## Provided material
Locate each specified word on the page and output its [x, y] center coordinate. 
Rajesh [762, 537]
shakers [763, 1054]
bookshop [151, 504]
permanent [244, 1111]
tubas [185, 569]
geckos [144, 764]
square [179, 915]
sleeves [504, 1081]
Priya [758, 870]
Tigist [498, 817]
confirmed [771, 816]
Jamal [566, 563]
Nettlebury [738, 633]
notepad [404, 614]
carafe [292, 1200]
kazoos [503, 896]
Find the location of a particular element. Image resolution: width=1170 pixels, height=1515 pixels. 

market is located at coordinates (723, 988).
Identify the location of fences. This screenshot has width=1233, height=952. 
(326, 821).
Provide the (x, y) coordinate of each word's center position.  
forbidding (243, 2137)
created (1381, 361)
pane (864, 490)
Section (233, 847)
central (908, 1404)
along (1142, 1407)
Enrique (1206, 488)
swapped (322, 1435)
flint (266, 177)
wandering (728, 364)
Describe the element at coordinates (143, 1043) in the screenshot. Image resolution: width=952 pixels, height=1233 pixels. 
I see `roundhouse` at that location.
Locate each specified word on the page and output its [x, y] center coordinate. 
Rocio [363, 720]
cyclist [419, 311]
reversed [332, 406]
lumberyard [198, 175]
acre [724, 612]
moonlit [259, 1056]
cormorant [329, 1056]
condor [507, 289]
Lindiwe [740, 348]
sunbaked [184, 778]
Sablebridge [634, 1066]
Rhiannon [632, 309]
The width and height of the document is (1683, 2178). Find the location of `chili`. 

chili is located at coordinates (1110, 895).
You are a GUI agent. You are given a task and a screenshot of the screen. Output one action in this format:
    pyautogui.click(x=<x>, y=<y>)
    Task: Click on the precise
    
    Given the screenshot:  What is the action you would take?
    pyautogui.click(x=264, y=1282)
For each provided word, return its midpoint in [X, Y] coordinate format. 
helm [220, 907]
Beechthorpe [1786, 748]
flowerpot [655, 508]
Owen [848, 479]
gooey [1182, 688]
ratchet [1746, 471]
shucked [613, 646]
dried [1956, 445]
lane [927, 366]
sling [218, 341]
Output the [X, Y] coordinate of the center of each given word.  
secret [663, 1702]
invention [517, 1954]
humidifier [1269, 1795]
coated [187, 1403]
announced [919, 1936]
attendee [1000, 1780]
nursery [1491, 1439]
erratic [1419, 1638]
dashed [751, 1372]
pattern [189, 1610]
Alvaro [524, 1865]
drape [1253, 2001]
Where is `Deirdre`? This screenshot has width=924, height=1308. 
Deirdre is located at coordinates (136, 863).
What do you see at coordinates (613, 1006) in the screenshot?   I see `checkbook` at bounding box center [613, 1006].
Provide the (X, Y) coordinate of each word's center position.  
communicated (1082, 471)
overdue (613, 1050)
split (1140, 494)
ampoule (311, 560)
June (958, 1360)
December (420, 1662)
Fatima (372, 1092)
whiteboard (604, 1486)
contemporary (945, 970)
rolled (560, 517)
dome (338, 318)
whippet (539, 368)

## Written instruction
Please copy out the items above word for word, from the line holding "attendee [1000, 1780]" through the last line of the items, both included.

## Written solution
attendee [1000, 1780]
nursery [1491, 1439]
erratic [1419, 1638]
dashed [751, 1372]
pattern [189, 1610]
Alvaro [524, 1865]
drape [1253, 2001]
Where is `Deirdre`? This screenshot has width=924, height=1308. 
Deirdre is located at coordinates (136, 863).
What do you see at coordinates (613, 1006) in the screenshot?   I see `checkbook` at bounding box center [613, 1006].
Provide the (X, Y) coordinate of each word's center position.  
communicated (1082, 471)
overdue (613, 1050)
split (1140, 494)
ampoule (311, 560)
June (958, 1360)
December (420, 1662)
Fatima (372, 1092)
whiteboard (604, 1486)
contemporary (945, 970)
rolled (560, 517)
dome (338, 318)
whippet (539, 368)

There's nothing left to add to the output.